--- START ---
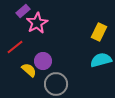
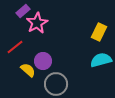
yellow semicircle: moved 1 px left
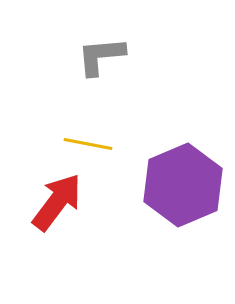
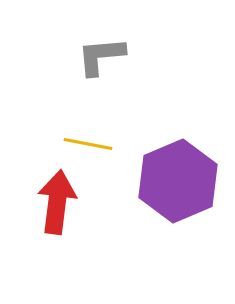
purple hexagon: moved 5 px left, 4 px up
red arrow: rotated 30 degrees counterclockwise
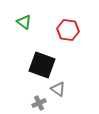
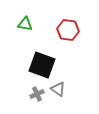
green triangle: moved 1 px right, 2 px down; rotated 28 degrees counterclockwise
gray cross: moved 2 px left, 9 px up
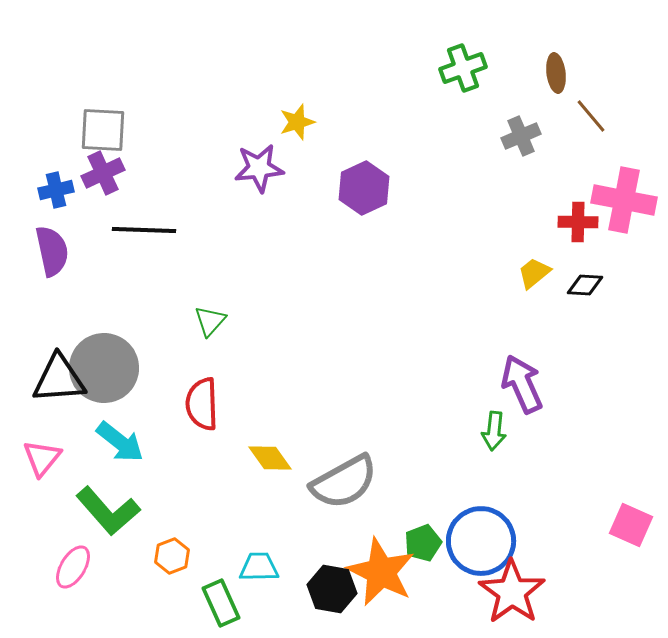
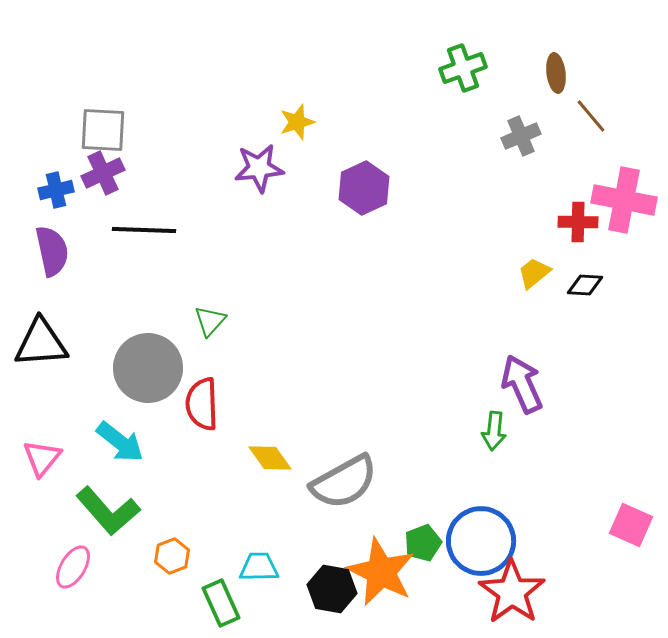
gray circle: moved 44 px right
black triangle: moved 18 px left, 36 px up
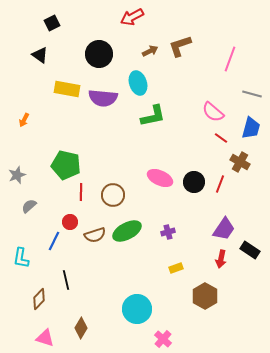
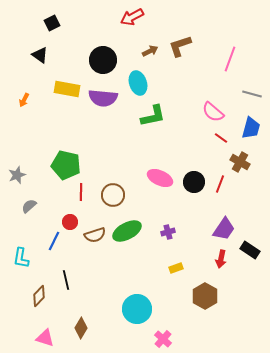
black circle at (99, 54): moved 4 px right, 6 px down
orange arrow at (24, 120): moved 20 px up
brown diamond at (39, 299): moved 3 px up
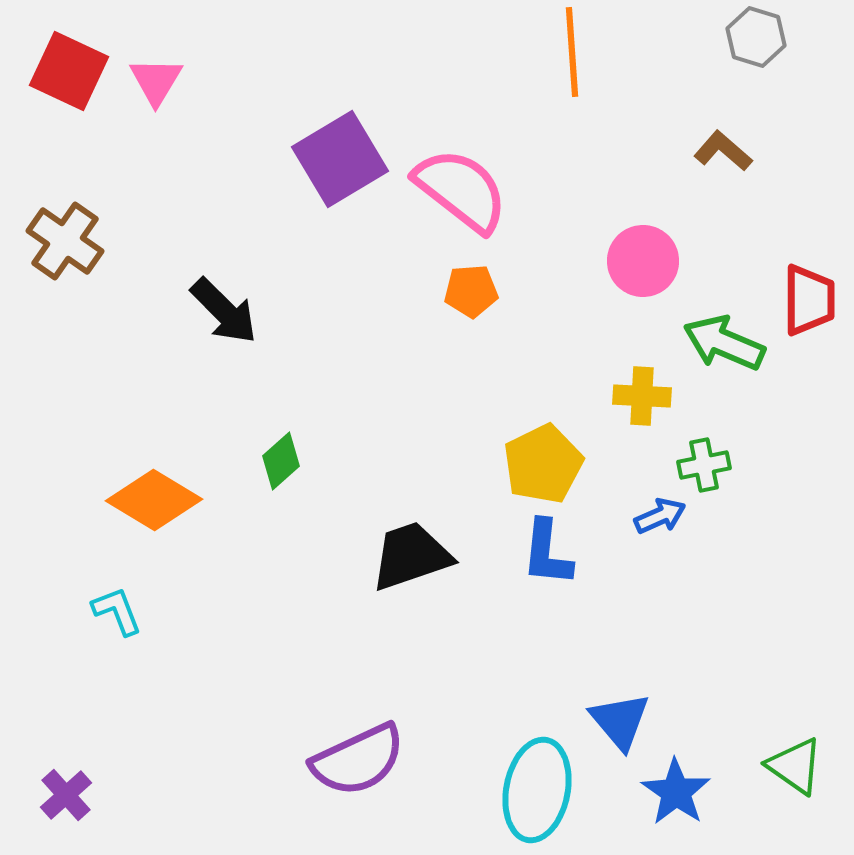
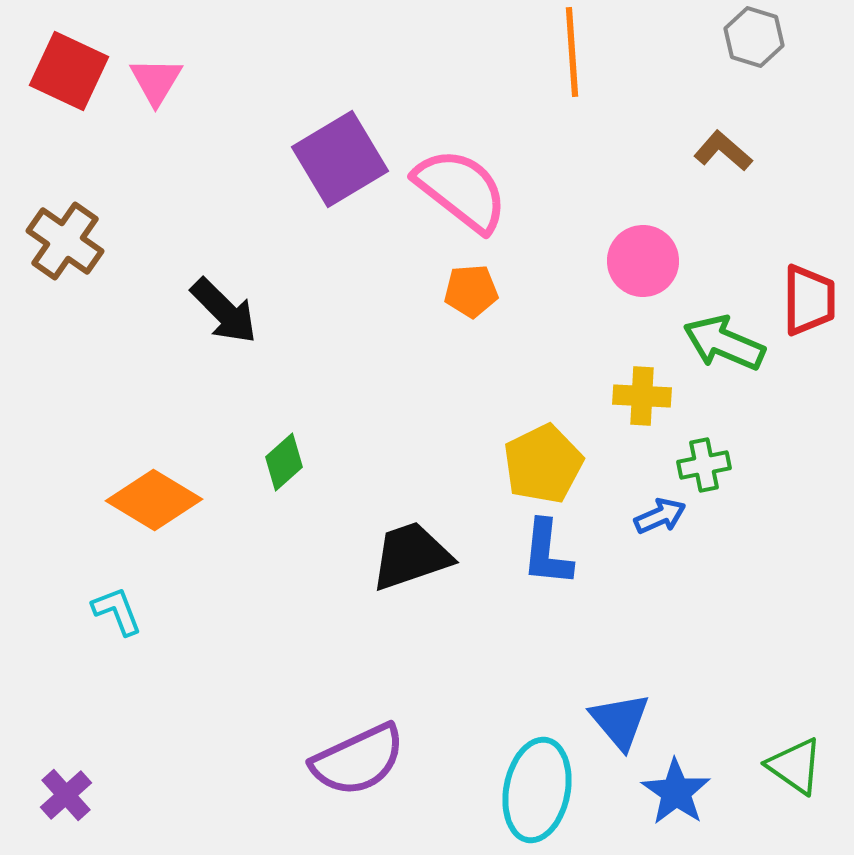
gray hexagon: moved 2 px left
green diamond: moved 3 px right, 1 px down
--- END ---
**Your task:** Take the line that contains "black triangle: moved 18 px left, 36 px up" and every line after it down to the last line of the entries above, and output them exactly, with nothing else and no pictures.

**Reply:**
black triangle: moved 18 px left, 36 px up
black circle at (99, 54): moved 4 px right, 6 px down
orange arrow at (24, 120): moved 20 px up
brown diamond at (39, 299): moved 3 px up
gray hexagon: moved 2 px left
green diamond: moved 3 px right, 1 px down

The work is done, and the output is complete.